*WORK REQUIRED*. Every line from the start of the data through the line containing "replaced: bright yellow" should be retyped exactly; the pictures should not.

*RECORDS SHOWN*.
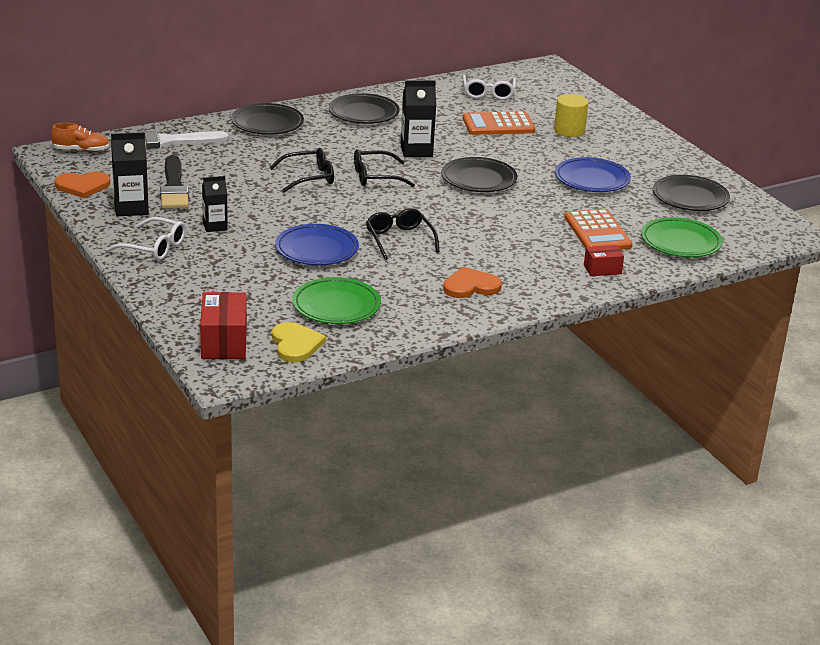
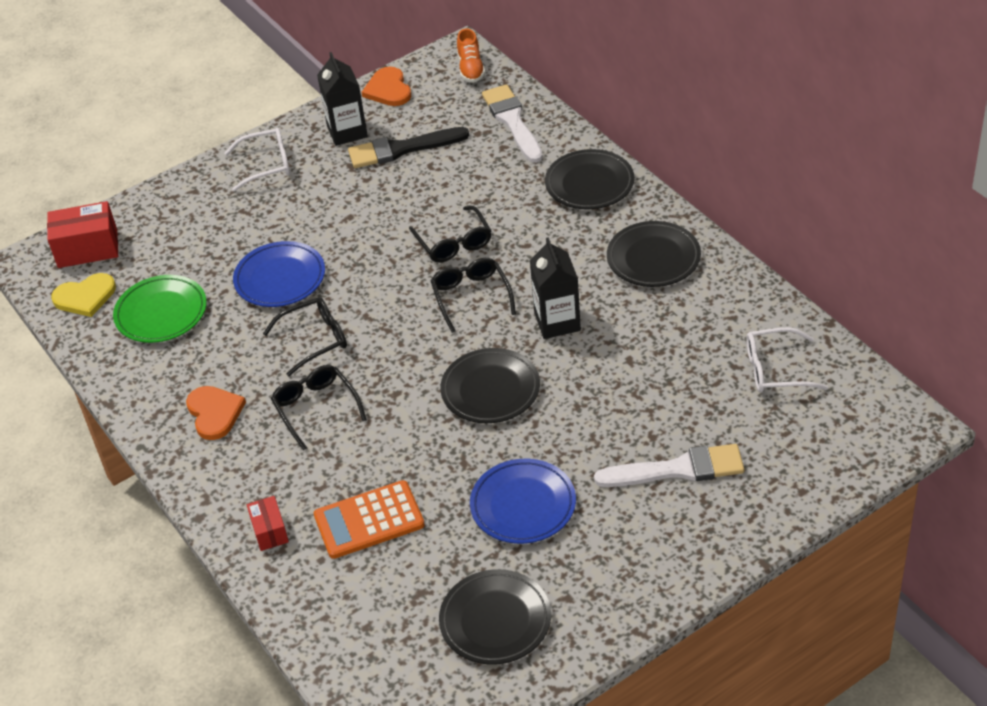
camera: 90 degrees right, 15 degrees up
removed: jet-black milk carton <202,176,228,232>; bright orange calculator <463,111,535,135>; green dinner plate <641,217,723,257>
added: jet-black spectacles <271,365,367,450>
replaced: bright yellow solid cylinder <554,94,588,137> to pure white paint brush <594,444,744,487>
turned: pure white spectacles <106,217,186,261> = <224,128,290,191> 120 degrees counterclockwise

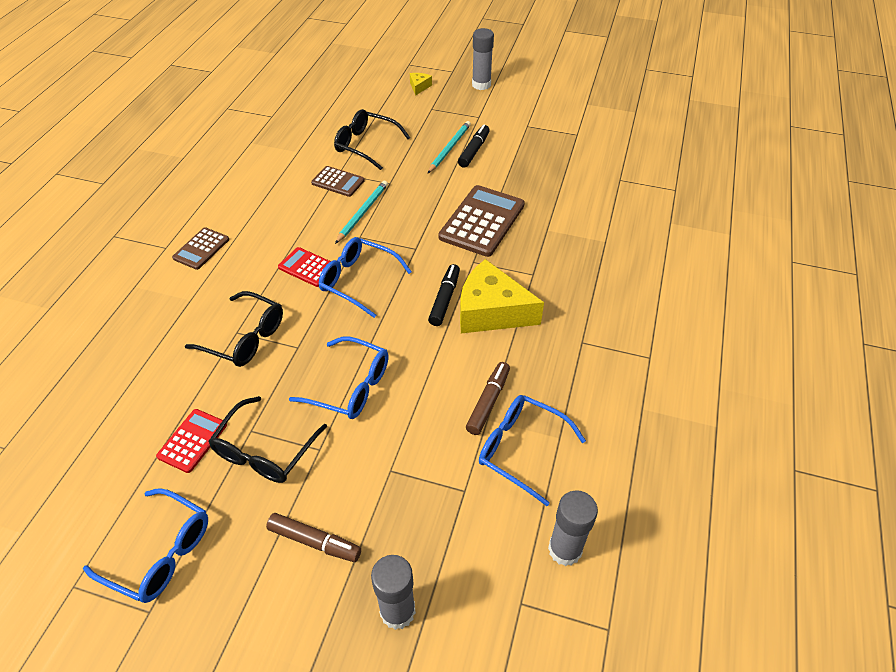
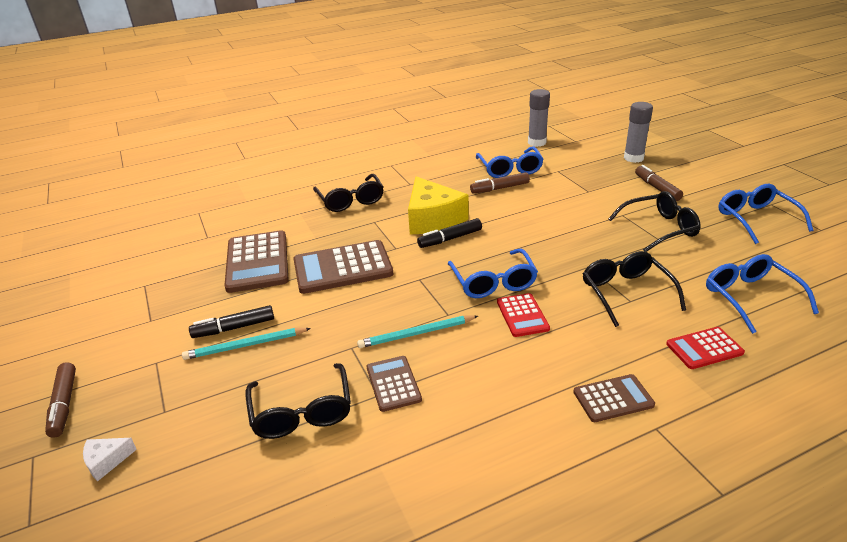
camera: 130 degrees left, 15 degrees down
added: brown calculator <224,230,289,293>; jet-black spectacles <313,174,384,212>
moved: scarlet calculator <156,409,227,473> to <666,327,745,369>; royal blue spectacles <289,336,389,419> to <706,254,819,334>
replaced: gray stick of glue <472,28,494,90> to brown felt pen <45,362,76,438>
recoloured: bright yellow cheese <410,73,432,96> to pure white cheese <83,438,137,482>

*PROBLEM SOLUTION*.
camera: 90 degrees right, 15 degrees up
removed: jet-black milk carton <202,176,228,232>; bright orange calculator <463,111,535,135>; green dinner plate <641,217,723,257>
added: jet-black spectacles <271,365,367,450>
replaced: bright yellow solid cylinder <554,94,588,137> to pure white paint brush <594,444,744,487>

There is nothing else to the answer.